**WORK REQUEST:**
Repeat every line of the data exactly; no picture belongs in the copy.

BEGIN RECORD EXCERPTS

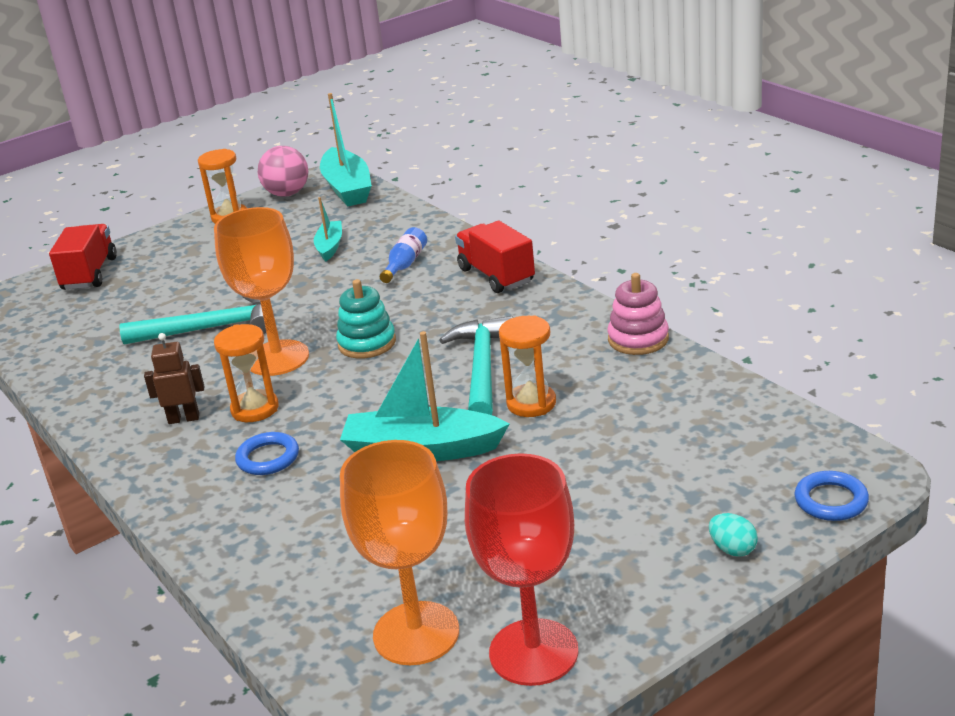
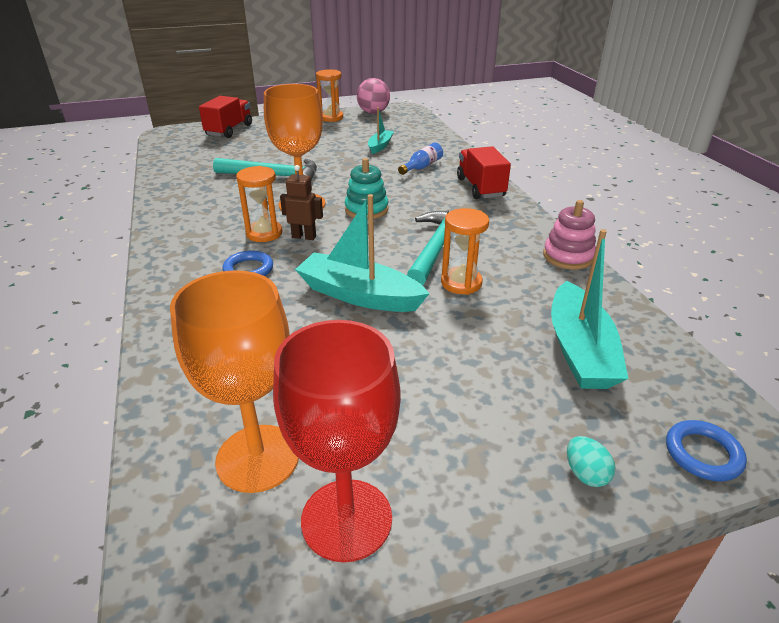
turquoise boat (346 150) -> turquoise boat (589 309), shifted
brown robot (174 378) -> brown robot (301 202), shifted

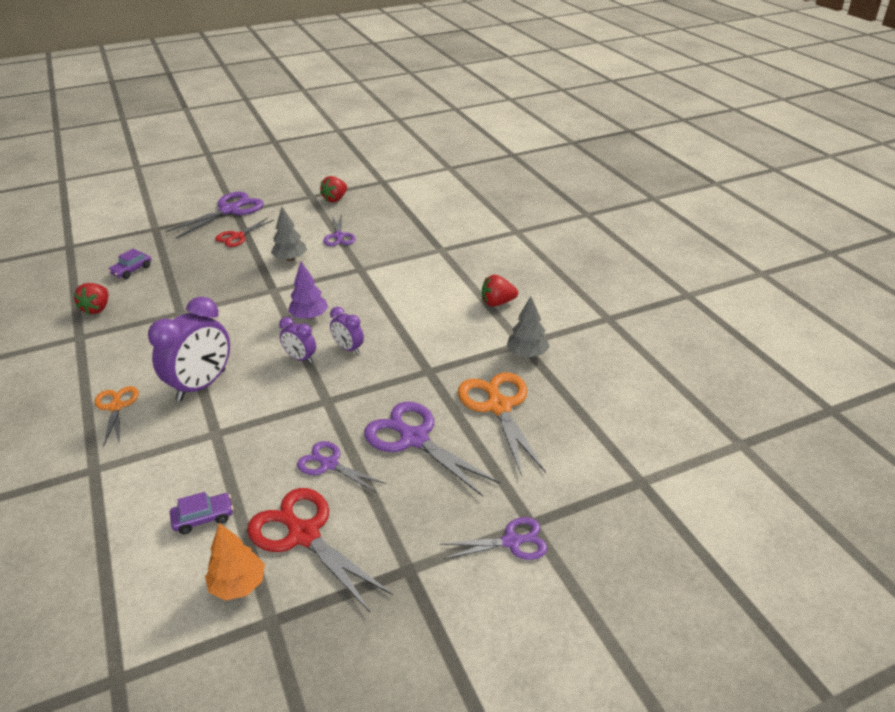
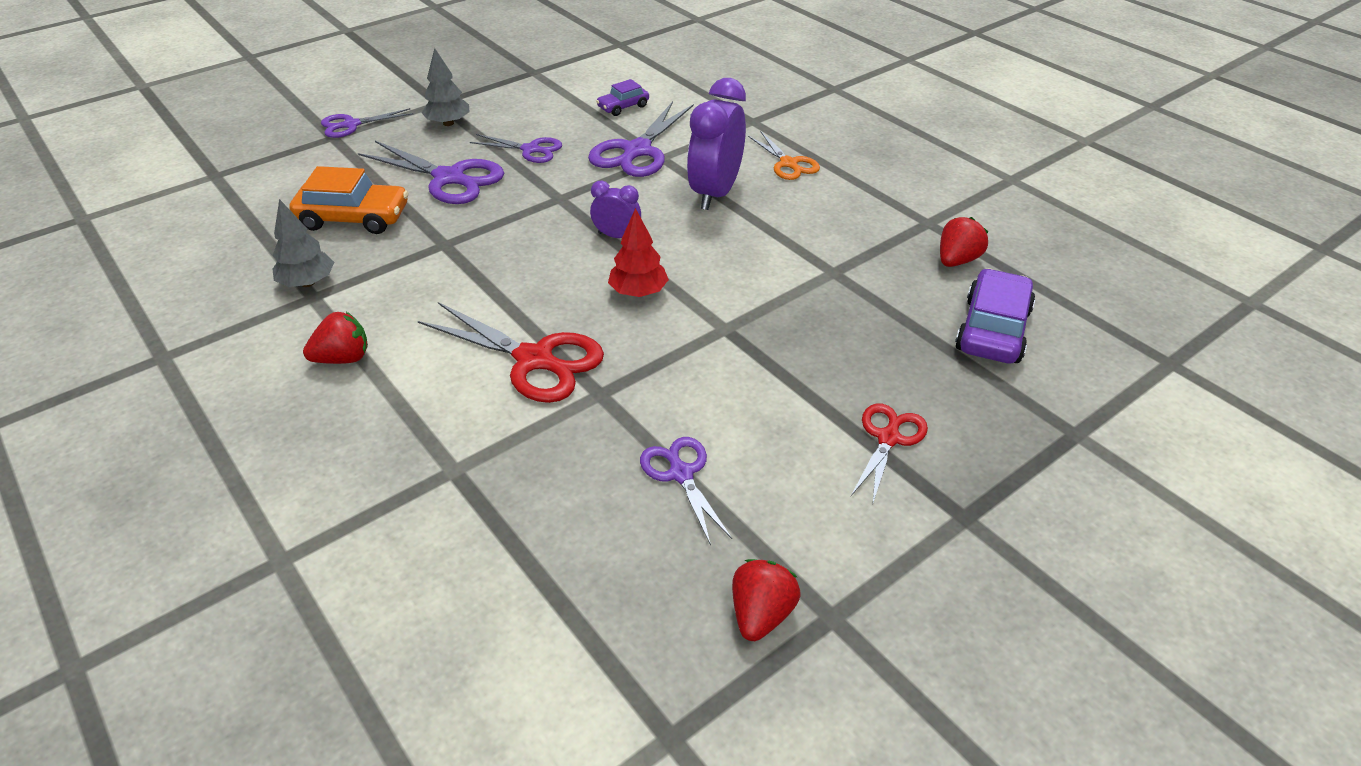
purple scissors (214 215) -> purple scissors (641 139), shifted
grey tree (289 234) -> grey tree (446 87), shifted
purple car (129 264) -> purple car (995 315), x1.78
purple tree (308 291) -> red tree (638 252)
red strawberry (91 298) -> red strawberry (964 242), 45 degrees clockwise
purple clock (347 330) -> none
orange scissors (502 424) -> orange car (348 200)
red scissors (320 550) -> red scissors (511 352), shifted
orange tree (235 562) -> none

END RECORD EXCERPTS

**SOLUTION TO THIS TASK:**
turquoise boat (346 150) -> turquoise boat (589 309), shifted
brown robot (174 378) -> brown robot (301 202), shifted

purple scissors (214 215) -> purple scissors (641 139), shifted
grey tree (289 234) -> grey tree (446 87), shifted
purple car (129 264) -> purple car (995 315), x1.78
purple tree (308 291) -> red tree (638 252)
red strawberry (91 298) -> red strawberry (964 242), 45 degrees clockwise
purple clock (347 330) -> none
orange scissors (502 424) -> orange car (348 200)
red scissors (320 550) -> red scissors (511 352), shifted
orange tree (235 562) -> none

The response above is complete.